● **TASK BRIEF**
Every record below should be retyped exactly, and no picture should appear in the copy.

*** RECORDS TO USE Section Begins ***

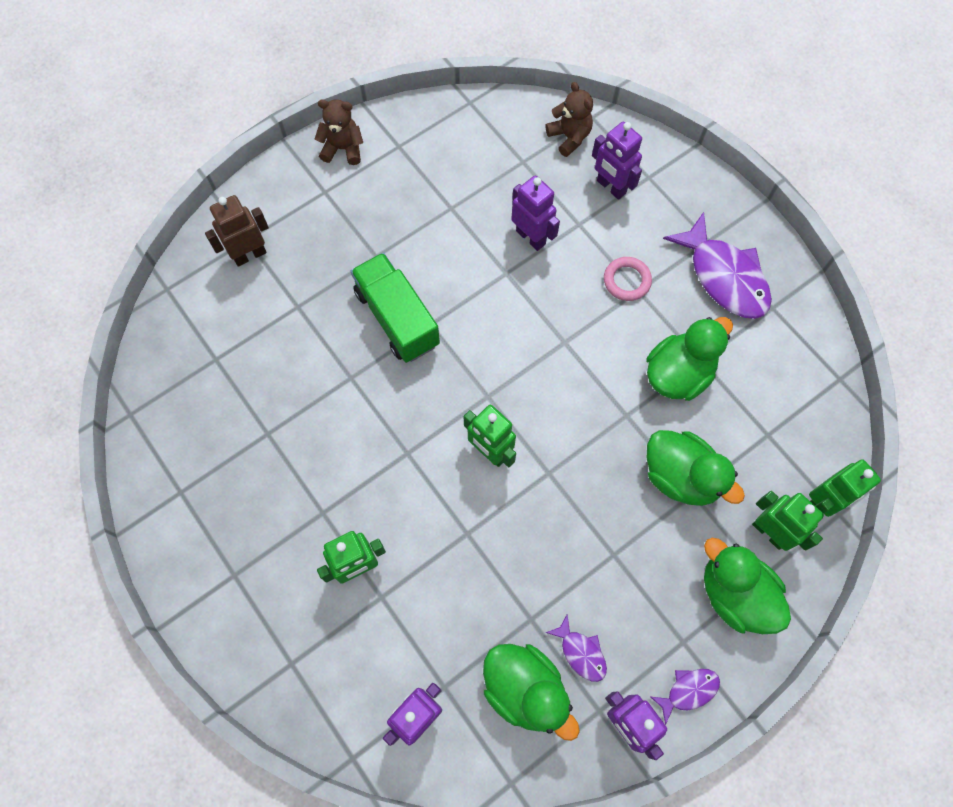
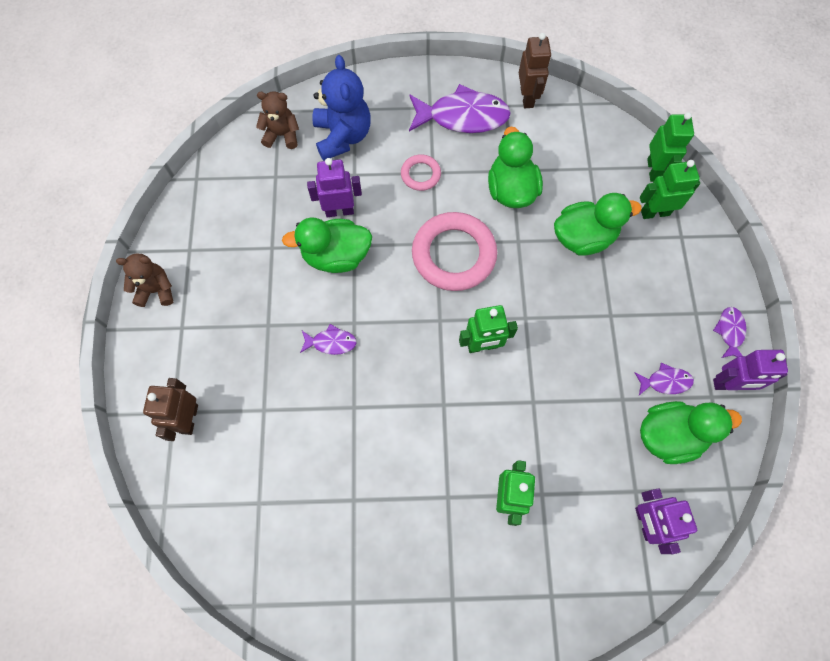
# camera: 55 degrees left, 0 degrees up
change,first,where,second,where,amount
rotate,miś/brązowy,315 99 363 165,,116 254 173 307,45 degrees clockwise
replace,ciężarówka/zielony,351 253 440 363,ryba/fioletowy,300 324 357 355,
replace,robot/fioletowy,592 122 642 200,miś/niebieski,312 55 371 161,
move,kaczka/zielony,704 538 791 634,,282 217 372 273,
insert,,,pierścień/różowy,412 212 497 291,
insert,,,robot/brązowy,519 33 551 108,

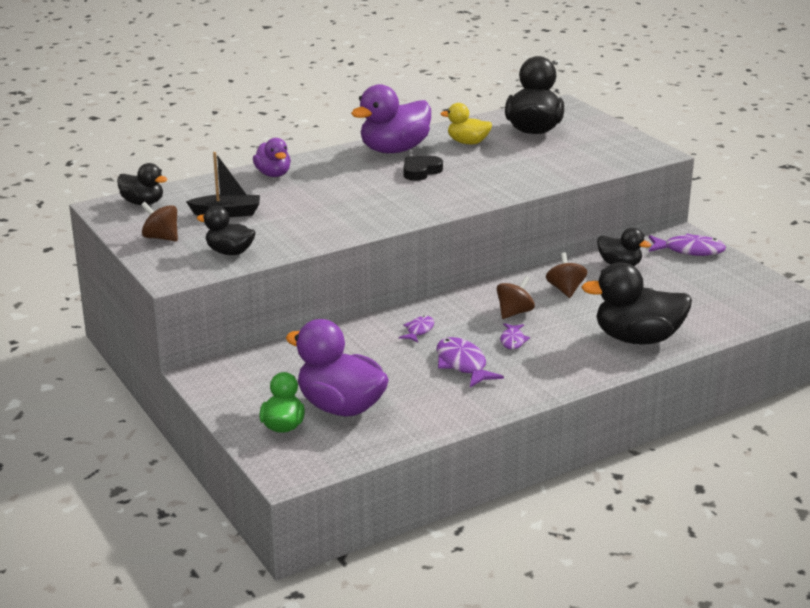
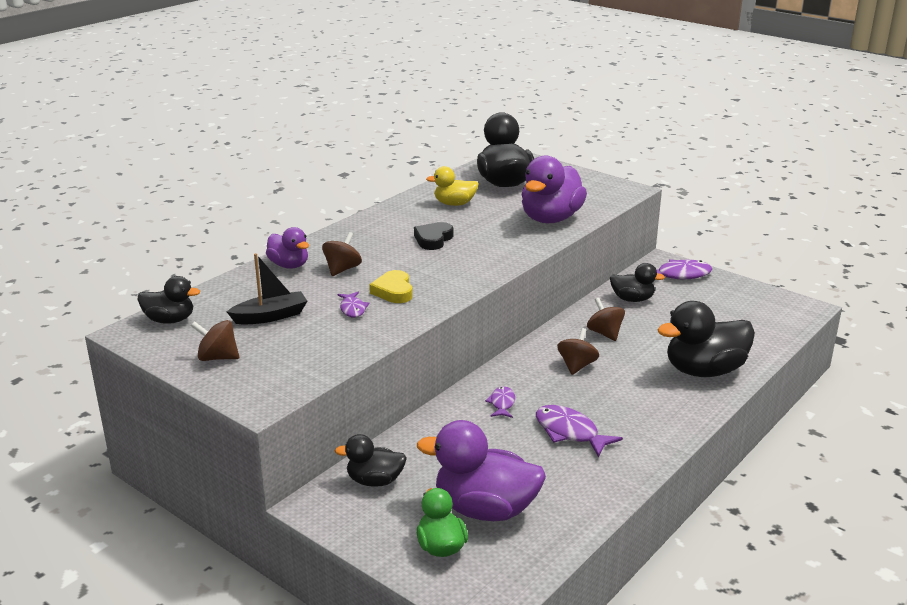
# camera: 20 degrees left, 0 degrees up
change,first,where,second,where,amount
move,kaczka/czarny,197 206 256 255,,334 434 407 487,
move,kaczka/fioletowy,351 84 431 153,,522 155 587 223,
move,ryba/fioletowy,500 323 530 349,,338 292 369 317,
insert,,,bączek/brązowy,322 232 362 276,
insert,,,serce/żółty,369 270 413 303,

*** RECORDS TO USE Section Ends ***

● **FINAL ANSWER**
# camera: 55 degrees left, 0 degrees up
change,first,where,second,where,amount
rotate,miś/brązowy,315 99 363 165,,116 254 173 307,45 degrees clockwise
replace,ciężarówka/zielony,351 253 440 363,ryba/fioletowy,300 324 357 355,
replace,robot/fioletowy,592 122 642 200,miś/niebieski,312 55 371 161,
move,kaczka/zielony,704 538 791 634,,282 217 372 273,
insert,,,pierścień/różowy,412 212 497 291,
insert,,,robot/brązowy,519 33 551 108,

# camera: 20 degrees left, 0 degrees up
change,first,where,second,where,amount
move,kaczka/czarny,197 206 256 255,,334 434 407 487,
move,kaczka/fioletowy,351 84 431 153,,522 155 587 223,
move,ryba/fioletowy,500 323 530 349,,338 292 369 317,
insert,,,bączek/brązowy,322 232 362 276,
insert,,,serce/żółty,369 270 413 303,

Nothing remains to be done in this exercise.